___ The data ___
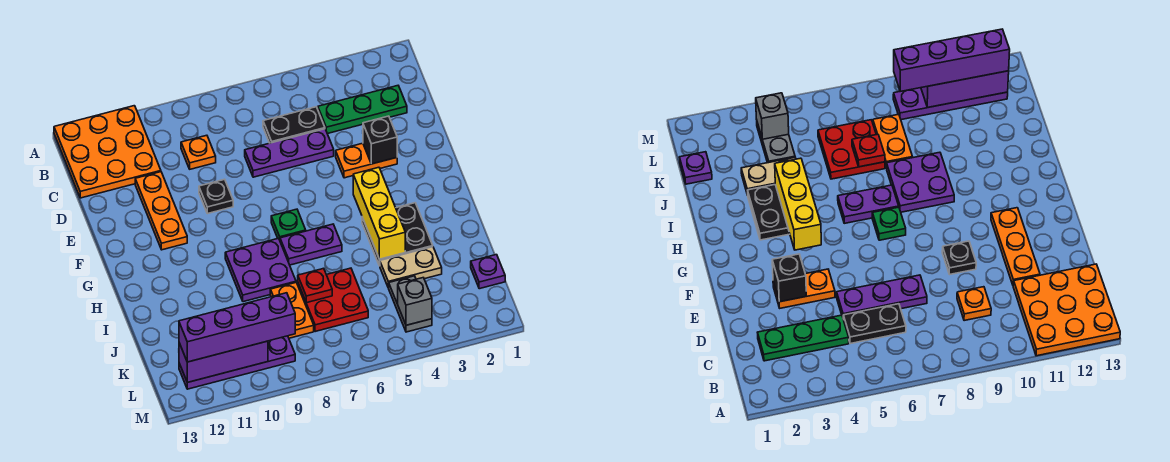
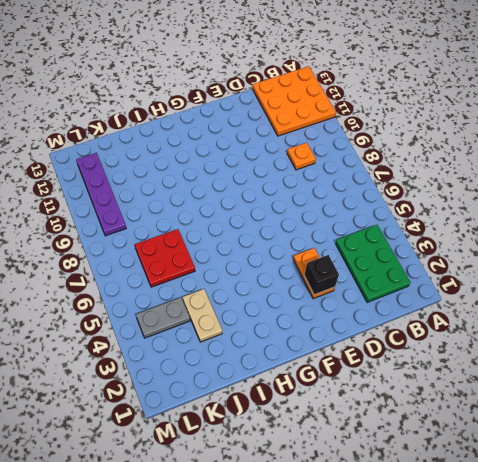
green plate B2:C4 level 1 -> green plate C2:C4 level 1
none -> black plate C5:C6 level 1
none -> purple plate D5:D7 level 1
none -> orange plate D11:F11 level 1

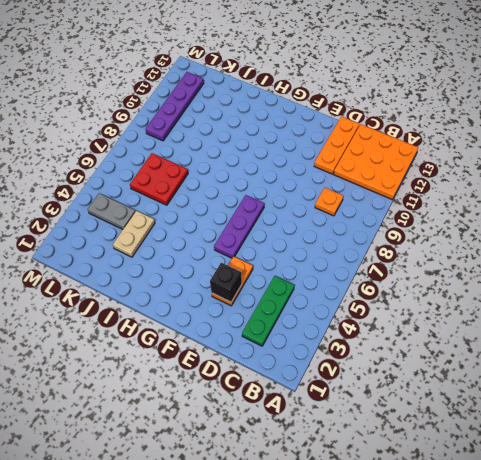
orange plate D11:D13 level 1 -> orange plate D11:F11 level 1
purple plate F5:F7 level 1 -> purple plate D5:D7 level 1
none -> black plate C5:C6 level 1
none -> black plate E9 level 1
none -> green plate G7 level 1

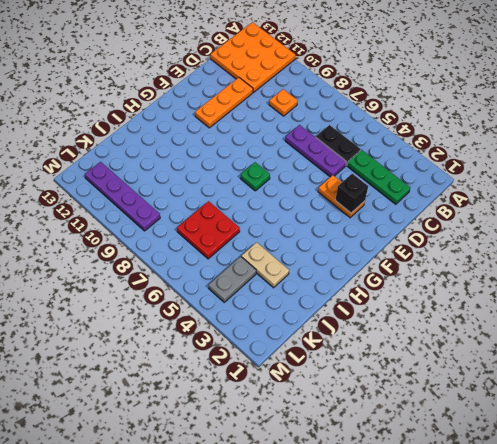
none -> black plate E9 level 1
none -> black plate H3:I4 level 1
none -> purple plate H6:H7 level 1

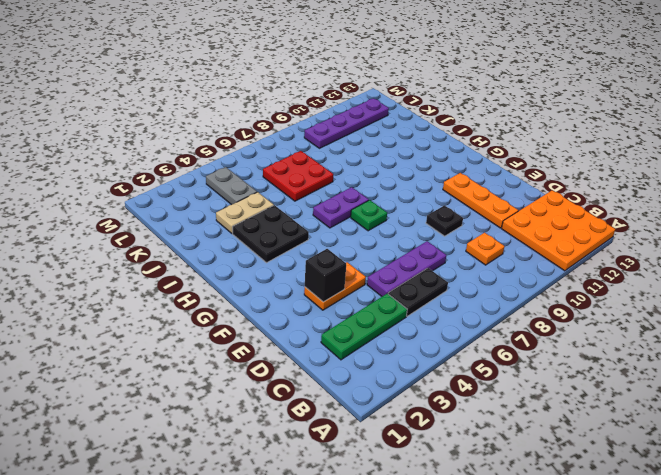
none -> purple plate H8:I9 level 1
none -> orange plate J8:K8 level 1
none -> purple plate K1 level 1

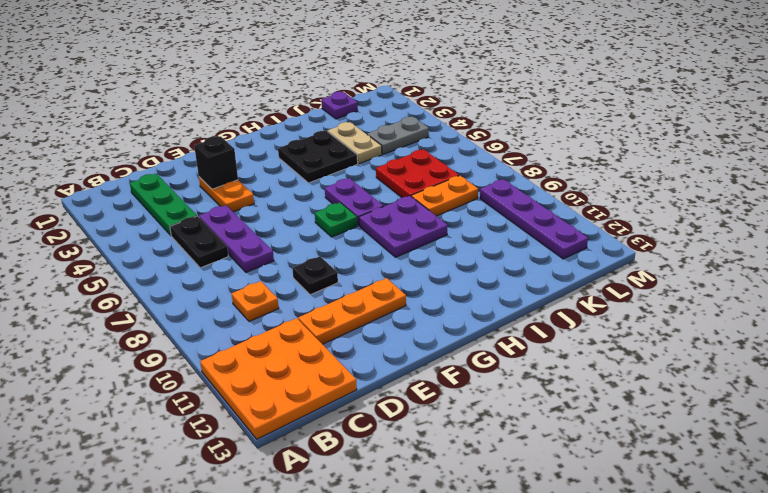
none -> yellow brick G4:I4 level 2
none -> red plate J7 level 2
none -> grey brick L4 level 2

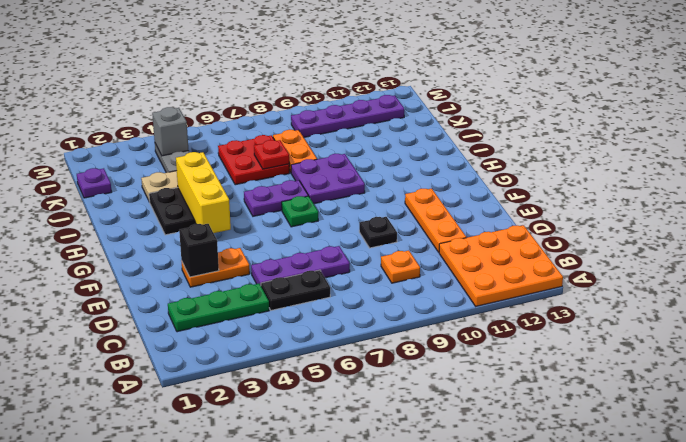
none -> purple brick L10:L12 level 2
none -> purple brick L9:L12 level 3

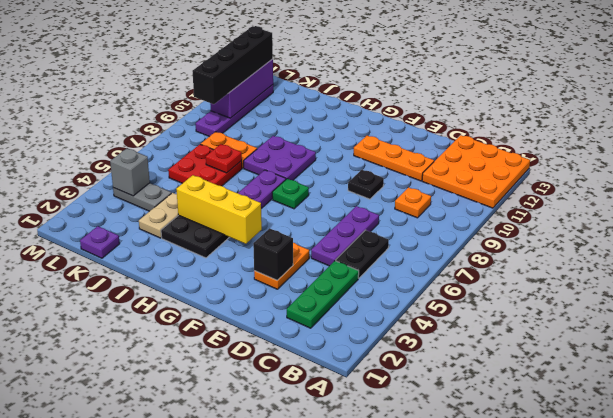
black brick L9:L12 level 3 -> purple brick L9:L12 level 3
___
■ What you will do: Each line from the one containing "none -> purple plate D5:D7 level 1" through the last line of the data should be written out exactly. Skip the pictures, and add no other lines.

■ Result for this exercise:
none -> purple plate D5:D7 level 1
none -> orange plate D11:F11 level 1

orange plate D11:D13 level 1 -> orange plate D11:F11 level 1
purple plate F5:F7 level 1 -> purple plate D5:D7 level 1
none -> black plate C5:C6 level 1
none -> black plate E9 level 1
none -> green plate G7 level 1

none -> black plate E9 level 1
none -> black plate H3:I4 level 1
none -> purple plate H6:H7 level 1

none -> purple plate H8:I9 level 1
none -> orange plate J8:K8 level 1
none -> purple plate K1 level 1

none -> yellow brick G4:I4 level 2
none -> red plate J7 level 2
none -> grey brick L4 level 2

none -> purple brick L10:L12 level 2
none -> purple brick L9:L12 level 3

black brick L9:L12 level 3 -> purple brick L9:L12 level 3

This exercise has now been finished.